━━ MATERIAL FOR THE TASK ━━
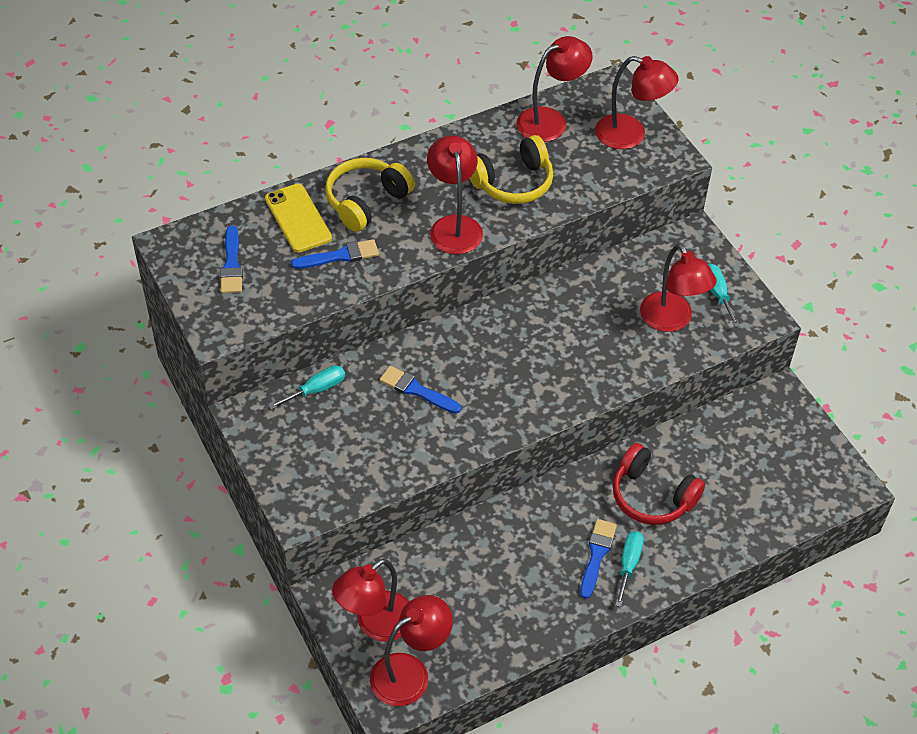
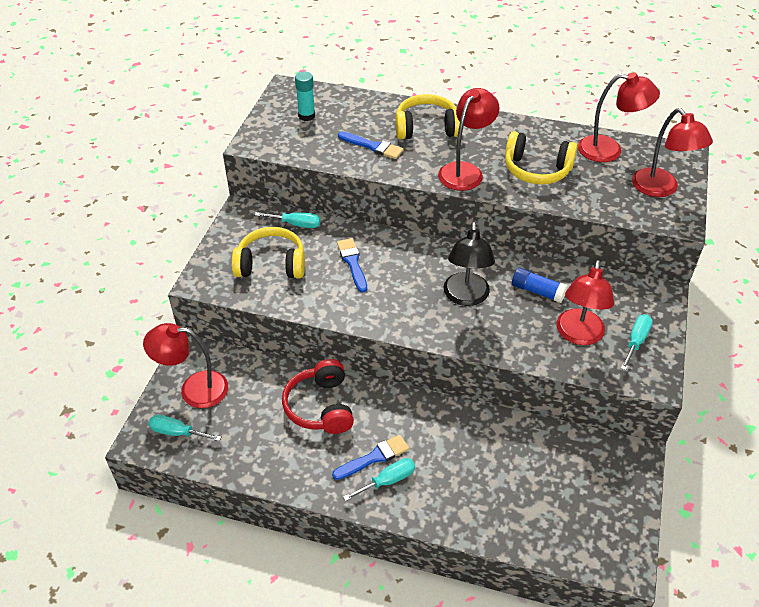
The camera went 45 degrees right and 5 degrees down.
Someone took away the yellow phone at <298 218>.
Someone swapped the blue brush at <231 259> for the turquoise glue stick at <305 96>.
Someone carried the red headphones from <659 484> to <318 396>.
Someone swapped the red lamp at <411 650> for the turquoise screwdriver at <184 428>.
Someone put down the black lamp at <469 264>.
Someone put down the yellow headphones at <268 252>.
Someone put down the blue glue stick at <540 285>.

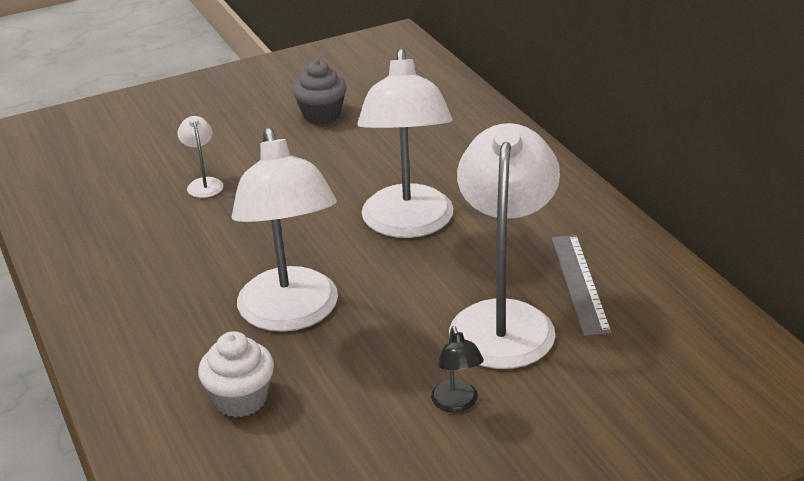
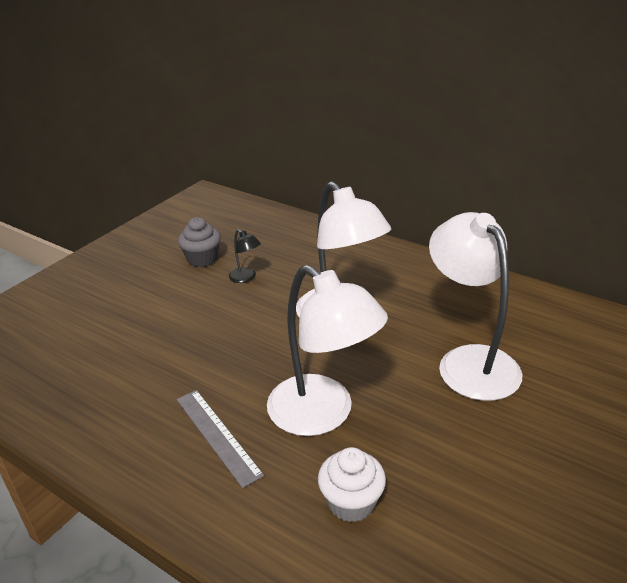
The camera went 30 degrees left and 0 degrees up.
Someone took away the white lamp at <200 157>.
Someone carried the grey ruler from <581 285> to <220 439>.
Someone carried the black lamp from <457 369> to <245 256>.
━━━
Tell how many lines in the material contain the word "turquoise". Only the number is wanted.

ANSWER FOR THIS EXERCISE:
2